→ Your goal: Copy each line of the material below that contains the word "ellipse".

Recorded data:
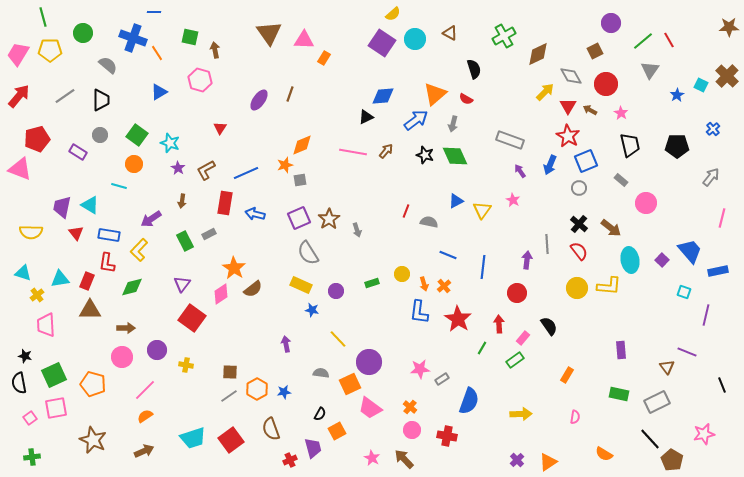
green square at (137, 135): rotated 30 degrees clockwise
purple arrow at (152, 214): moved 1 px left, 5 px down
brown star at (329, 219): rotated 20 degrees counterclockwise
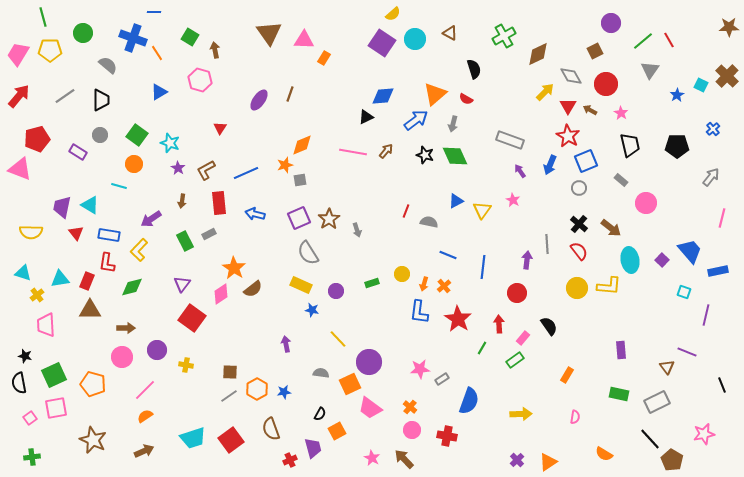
green square at (190, 37): rotated 18 degrees clockwise
red rectangle at (225, 203): moved 6 px left; rotated 15 degrees counterclockwise
orange arrow at (424, 284): rotated 32 degrees clockwise
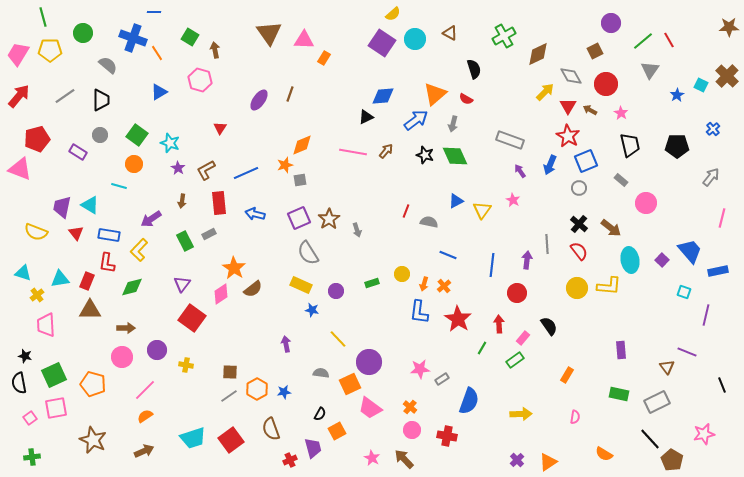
yellow semicircle at (31, 232): moved 5 px right; rotated 20 degrees clockwise
blue line at (483, 267): moved 9 px right, 2 px up
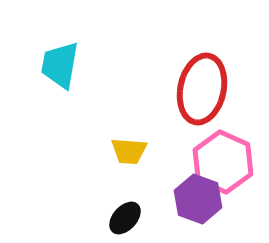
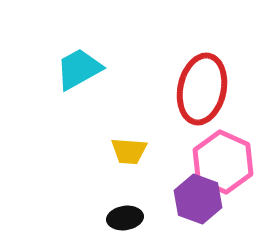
cyan trapezoid: moved 19 px right, 4 px down; rotated 51 degrees clockwise
black ellipse: rotated 40 degrees clockwise
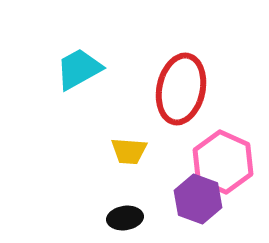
red ellipse: moved 21 px left
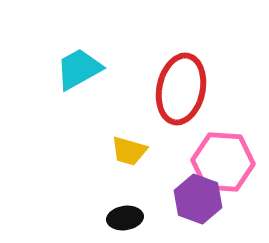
yellow trapezoid: rotated 12 degrees clockwise
pink hexagon: rotated 20 degrees counterclockwise
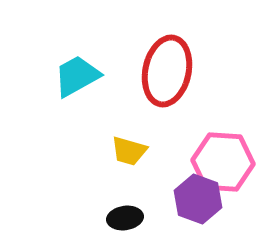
cyan trapezoid: moved 2 px left, 7 px down
red ellipse: moved 14 px left, 18 px up
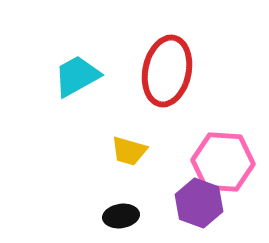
purple hexagon: moved 1 px right, 4 px down
black ellipse: moved 4 px left, 2 px up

→ Solution:
black ellipse: rotated 40 degrees clockwise
red ellipse: moved 21 px left
red ellipse: moved 14 px left, 18 px up
black ellipse: moved 4 px left, 2 px up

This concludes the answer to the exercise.